__Data shown__:

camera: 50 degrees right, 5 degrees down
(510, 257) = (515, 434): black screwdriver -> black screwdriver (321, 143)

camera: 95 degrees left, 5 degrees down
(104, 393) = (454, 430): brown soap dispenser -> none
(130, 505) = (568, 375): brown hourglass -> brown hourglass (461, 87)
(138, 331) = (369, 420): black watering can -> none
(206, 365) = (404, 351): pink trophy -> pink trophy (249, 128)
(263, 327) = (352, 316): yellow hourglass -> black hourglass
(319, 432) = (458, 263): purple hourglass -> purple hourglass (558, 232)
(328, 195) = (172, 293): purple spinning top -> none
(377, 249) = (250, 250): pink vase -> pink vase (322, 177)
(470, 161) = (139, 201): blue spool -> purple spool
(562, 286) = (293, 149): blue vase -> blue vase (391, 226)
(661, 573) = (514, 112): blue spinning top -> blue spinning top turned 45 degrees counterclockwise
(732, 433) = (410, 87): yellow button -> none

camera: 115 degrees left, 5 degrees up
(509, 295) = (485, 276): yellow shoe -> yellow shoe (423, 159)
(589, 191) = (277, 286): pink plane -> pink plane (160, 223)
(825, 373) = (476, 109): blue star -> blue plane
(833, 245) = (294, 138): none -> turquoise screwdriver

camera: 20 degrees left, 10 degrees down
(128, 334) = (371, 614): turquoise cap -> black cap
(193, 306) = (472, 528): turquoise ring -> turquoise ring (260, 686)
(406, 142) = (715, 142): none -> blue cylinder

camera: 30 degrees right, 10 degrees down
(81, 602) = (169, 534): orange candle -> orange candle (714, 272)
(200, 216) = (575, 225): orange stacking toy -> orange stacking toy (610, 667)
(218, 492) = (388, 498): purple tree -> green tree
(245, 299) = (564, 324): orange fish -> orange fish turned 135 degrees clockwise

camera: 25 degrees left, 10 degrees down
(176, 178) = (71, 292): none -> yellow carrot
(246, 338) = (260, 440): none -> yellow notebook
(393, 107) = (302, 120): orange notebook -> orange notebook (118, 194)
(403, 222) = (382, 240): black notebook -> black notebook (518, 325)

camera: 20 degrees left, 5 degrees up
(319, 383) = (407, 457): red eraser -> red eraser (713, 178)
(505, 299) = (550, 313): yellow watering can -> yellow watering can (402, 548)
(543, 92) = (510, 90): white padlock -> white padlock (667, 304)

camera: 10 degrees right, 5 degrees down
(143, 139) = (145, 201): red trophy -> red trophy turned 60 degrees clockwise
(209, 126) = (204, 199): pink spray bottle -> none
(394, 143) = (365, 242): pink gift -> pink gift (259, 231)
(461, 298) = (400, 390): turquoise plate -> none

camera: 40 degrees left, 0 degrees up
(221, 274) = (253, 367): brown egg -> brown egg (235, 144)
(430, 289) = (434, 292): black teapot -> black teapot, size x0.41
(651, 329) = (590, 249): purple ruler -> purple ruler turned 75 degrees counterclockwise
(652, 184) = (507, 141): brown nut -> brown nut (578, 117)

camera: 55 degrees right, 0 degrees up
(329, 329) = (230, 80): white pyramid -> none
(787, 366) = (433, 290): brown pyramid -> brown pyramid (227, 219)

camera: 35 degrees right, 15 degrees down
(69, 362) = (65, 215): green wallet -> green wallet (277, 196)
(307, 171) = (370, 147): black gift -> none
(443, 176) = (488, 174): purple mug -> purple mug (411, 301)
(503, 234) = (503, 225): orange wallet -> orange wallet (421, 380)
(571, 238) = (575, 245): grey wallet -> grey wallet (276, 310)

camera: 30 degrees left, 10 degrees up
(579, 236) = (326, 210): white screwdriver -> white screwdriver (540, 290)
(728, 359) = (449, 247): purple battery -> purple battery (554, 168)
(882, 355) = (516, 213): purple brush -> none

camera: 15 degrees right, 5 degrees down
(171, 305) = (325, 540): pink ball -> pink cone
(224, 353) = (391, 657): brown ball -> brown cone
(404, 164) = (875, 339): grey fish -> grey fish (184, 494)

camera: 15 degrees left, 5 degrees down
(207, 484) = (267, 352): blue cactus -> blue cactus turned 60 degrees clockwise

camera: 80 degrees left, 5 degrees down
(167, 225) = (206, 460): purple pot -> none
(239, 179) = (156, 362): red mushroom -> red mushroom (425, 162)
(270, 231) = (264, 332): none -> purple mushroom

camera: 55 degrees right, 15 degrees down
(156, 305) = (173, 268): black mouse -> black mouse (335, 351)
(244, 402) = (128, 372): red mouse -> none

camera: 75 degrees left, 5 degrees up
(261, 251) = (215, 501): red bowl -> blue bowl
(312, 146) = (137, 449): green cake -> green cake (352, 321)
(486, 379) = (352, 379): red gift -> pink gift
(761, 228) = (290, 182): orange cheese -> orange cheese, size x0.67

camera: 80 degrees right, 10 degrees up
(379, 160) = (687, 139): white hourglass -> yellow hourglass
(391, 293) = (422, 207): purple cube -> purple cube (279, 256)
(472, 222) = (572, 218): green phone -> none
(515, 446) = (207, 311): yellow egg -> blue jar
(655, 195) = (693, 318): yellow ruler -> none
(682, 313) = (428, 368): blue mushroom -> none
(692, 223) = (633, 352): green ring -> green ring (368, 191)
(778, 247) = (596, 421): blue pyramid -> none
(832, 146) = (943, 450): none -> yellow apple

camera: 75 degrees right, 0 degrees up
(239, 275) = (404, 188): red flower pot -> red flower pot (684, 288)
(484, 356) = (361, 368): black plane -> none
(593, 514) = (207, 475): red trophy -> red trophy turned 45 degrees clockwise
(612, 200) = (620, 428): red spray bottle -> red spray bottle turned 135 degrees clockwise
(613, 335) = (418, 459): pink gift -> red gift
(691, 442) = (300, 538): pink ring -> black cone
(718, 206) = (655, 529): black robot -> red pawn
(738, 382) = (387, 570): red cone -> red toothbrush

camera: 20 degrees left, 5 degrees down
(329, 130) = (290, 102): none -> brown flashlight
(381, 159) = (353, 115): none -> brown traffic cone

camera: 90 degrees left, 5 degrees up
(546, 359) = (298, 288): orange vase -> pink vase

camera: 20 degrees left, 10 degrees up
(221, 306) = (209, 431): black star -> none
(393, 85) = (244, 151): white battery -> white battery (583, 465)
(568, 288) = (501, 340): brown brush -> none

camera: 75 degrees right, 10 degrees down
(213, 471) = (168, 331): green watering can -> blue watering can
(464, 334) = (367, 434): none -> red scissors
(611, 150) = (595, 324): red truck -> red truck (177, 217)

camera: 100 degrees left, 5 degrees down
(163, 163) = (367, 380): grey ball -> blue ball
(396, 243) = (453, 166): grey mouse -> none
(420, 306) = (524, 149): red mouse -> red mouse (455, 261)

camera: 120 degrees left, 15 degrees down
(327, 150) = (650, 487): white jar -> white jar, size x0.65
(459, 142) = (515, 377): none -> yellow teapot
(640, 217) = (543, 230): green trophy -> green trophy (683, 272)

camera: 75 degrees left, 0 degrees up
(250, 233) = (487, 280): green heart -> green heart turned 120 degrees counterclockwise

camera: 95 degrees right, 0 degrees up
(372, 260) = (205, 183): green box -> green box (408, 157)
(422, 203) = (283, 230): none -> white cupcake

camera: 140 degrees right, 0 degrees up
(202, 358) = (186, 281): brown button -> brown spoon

__Exercise requirements__: The lines you need are those containing "vase"; find them in the records and copy them.

__Exercise response__:
(377, 249) = (250, 250): pink vase -> pink vase (322, 177)
(562, 286) = (293, 149): blue vase -> blue vase (391, 226)
(546, 359) = (298, 288): orange vase -> pink vase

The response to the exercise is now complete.